Problem requirements: In the records below, find the line containing "Mask anything matching"; copy exactly that line and all lines after it to the end, and nothing else.

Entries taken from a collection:
# # # # # # #

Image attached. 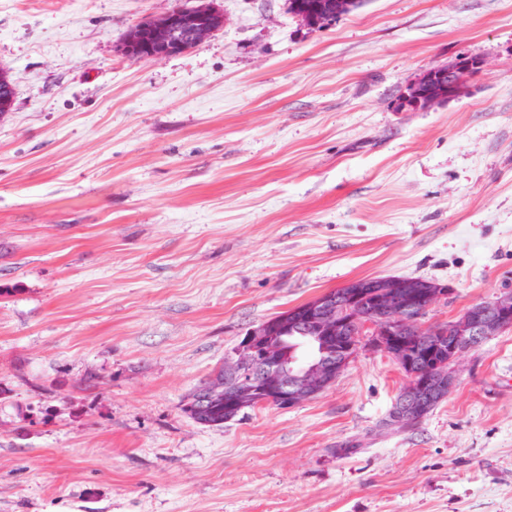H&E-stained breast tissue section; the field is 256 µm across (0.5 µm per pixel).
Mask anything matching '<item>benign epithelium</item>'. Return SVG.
<instances>
[{
    "mask_svg": "<svg viewBox=\"0 0 512 512\" xmlns=\"http://www.w3.org/2000/svg\"><path fill=\"white\" fill-rule=\"evenodd\" d=\"M223 17L211 6L166 12L147 18L125 38V56L139 50L140 60H161L179 50L196 47L223 27ZM489 71L479 56H461L448 65L433 66L404 87L392 103L396 112H417L436 103L464 96L469 84ZM417 279H385L368 308L362 291L349 283L329 290L284 314L247 329L232 363L241 373L231 396L234 407L251 402L271 406H298L329 389L363 348H370L394 361L407 383L394 404L398 424L409 427L421 419L419 411L433 396H446L457 381L456 365L469 350L497 333L512 328V291L476 303L448 324H427L431 307L449 292L433 282L415 298L404 289L415 288ZM346 331L343 349L336 350V334ZM454 337L448 360L432 364L433 376L426 383L415 380L412 344L397 342L399 333Z\"/></svg>",
    "mask_w": 512,
    "mask_h": 512,
    "instance_id": "1",
    "label": "benign epithelium"
}]
</instances>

# # # # # # #

Task solution:
Mask anything matching '<item>benign epithelium</item>'. Return SVG.
<instances>
[{
    "mask_svg": "<svg viewBox=\"0 0 512 512\" xmlns=\"http://www.w3.org/2000/svg\"><path fill=\"white\" fill-rule=\"evenodd\" d=\"M223 17L211 6L166 12L147 18L125 38V56L139 50L140 60H161L179 50L196 47L223 27ZM489 71L479 56H461L448 65L433 66L404 87L392 103L396 112H417L436 103L464 96L469 84ZM417 279H385L368 308L362 291L349 283L329 290L284 314L247 329L232 363L241 373L231 396L234 407L251 402L271 406H298L329 389L363 348H370L394 361L407 383L394 404L398 424L409 427L421 419L419 411L433 396H446L457 381L456 365L469 350L497 333L512 328V291L476 303L448 324H427L431 307L449 292L433 282L415 298L404 289L415 288ZM346 331L343 349L336 350V334ZM454 337L448 360L432 364L433 376L426 383L415 380L412 344L397 342L399 333Z\"/></svg>",
    "mask_w": 512,
    "mask_h": 512,
    "instance_id": "1",
    "label": "benign epithelium"
}]
</instances>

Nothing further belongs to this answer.